▶ _Before-and-after object lists_:
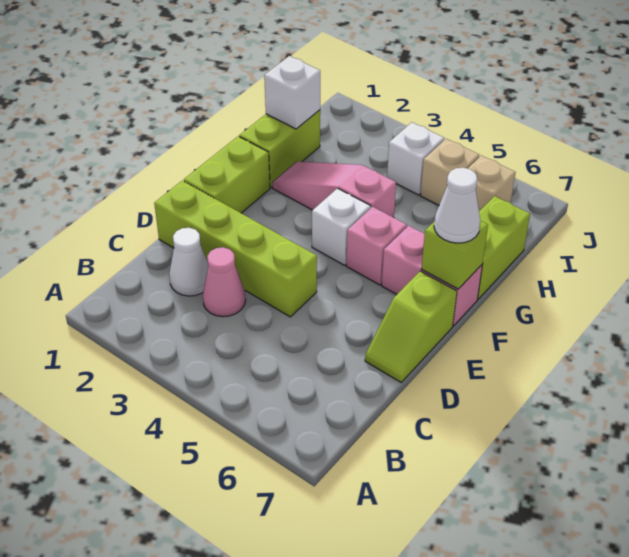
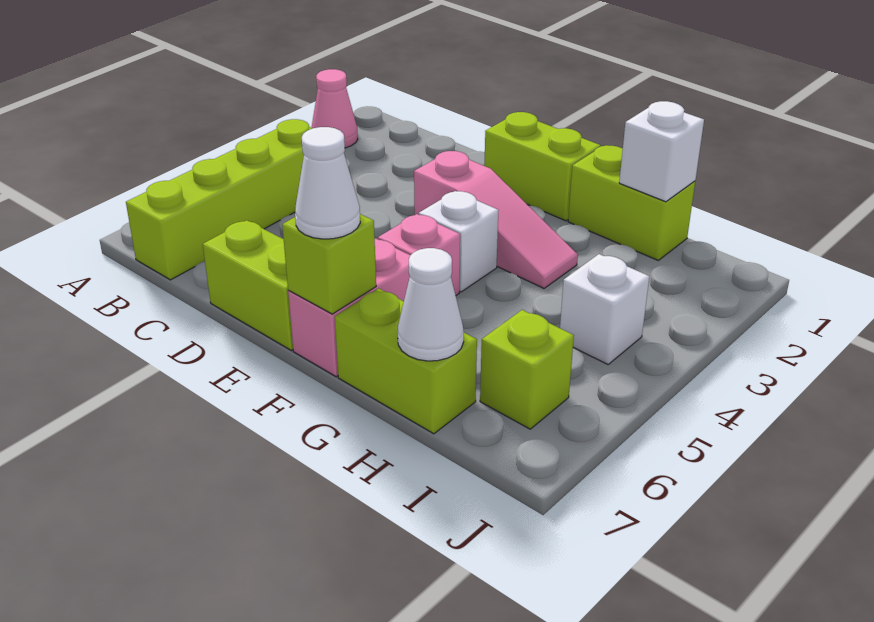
white 1x1 cone [170,228,208,296] -> white 1x1 cone moved to [398,248,464,361]
pink 1x1 cone [203,247,246,317] -> pink 1x1 cone moved to [311,69,358,148]
lime 1x4 brick [154,181,317,317] -> lime 1x4 brick moved to [126,119,313,280]
lime 1x2 slope [365,271,457,382] -> lime 1x2 brick [203,220,293,350]
pink 1x3 slope [273,162,396,218] -> pink 1x3 slope turned to [414,151,578,288]
tan 1x1 brick [420,139,479,205] -> none
tan 1x1 brick [468,156,516,211] -> lime 1x1 brick [480,310,574,429]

▶ _TO-DO ITEM_: Taking the entries above, write out exactly each line from the one holding "lime 1x4 brick [154,181,317,317]" to the one holding "pink 1x3 slope [273,162,396,218]", both included, and stop there.

▶ _ANSWER_:
lime 1x4 brick [154,181,317,317] -> lime 1x4 brick moved to [126,119,313,280]
lime 1x2 slope [365,271,457,382] -> lime 1x2 brick [203,220,293,350]
pink 1x3 slope [273,162,396,218] -> pink 1x3 slope turned to [414,151,578,288]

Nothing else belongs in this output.